**WORK TO BE COMPLETED**. Retype all entries exactly, skipping pictures.

[Object correspondence data]
·····
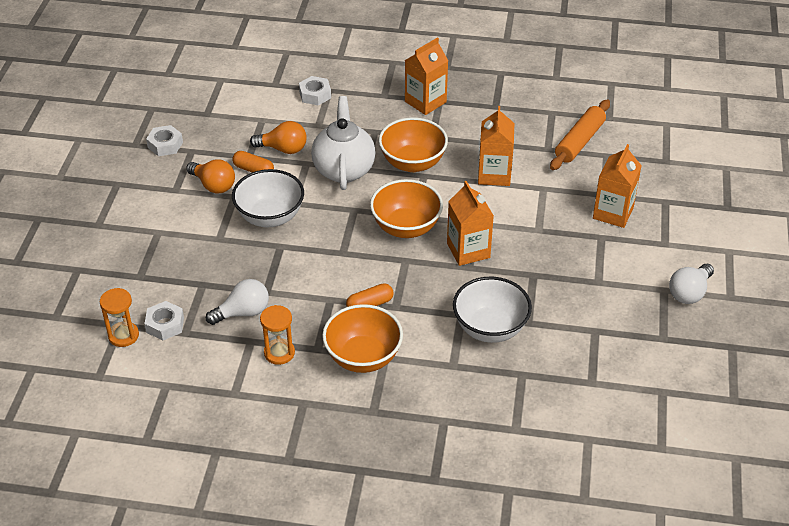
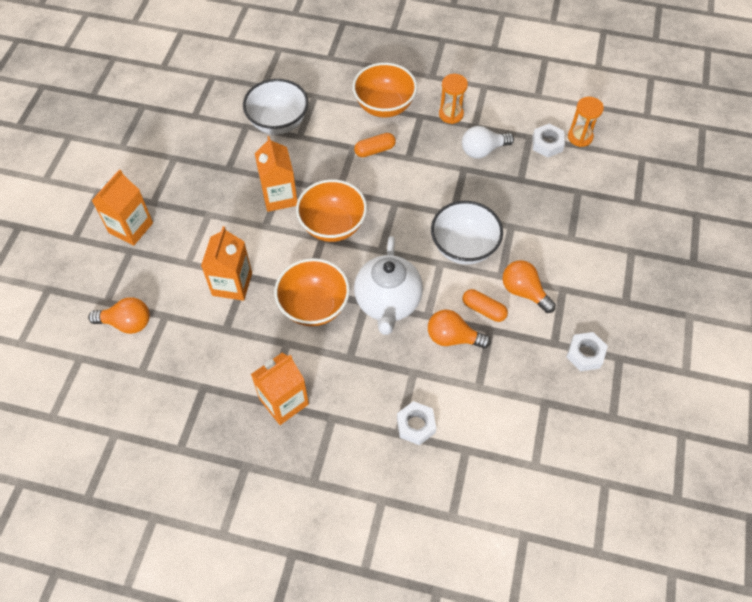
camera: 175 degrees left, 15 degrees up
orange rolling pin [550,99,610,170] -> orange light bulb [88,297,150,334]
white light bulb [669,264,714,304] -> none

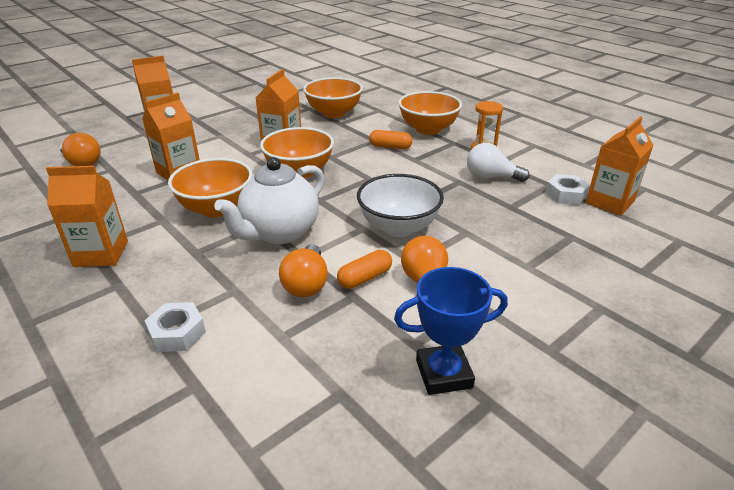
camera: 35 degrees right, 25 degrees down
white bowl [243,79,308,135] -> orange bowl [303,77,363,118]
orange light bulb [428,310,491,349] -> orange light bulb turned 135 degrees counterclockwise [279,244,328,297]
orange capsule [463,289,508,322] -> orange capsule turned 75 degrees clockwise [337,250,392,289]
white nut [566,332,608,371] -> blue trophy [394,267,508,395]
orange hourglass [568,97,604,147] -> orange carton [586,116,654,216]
·····
**RESULT OF THIS EXERCISE**.
camera: 175 degrees left, 15 degrees up
orange rolling pin [550,99,610,170] -> orange light bulb [88,297,150,334]
white light bulb [669,264,714,304] -> none

camera: 35 degrees right, 25 degrees down
white bowl [243,79,308,135] -> orange bowl [303,77,363,118]
orange light bulb [428,310,491,349] -> orange light bulb turned 135 degrees counterclockwise [279,244,328,297]
orange capsule [463,289,508,322] -> orange capsule turned 75 degrees clockwise [337,250,392,289]
white nut [566,332,608,371] -> blue trophy [394,267,508,395]
orange hourglass [568,97,604,147] -> orange carton [586,116,654,216]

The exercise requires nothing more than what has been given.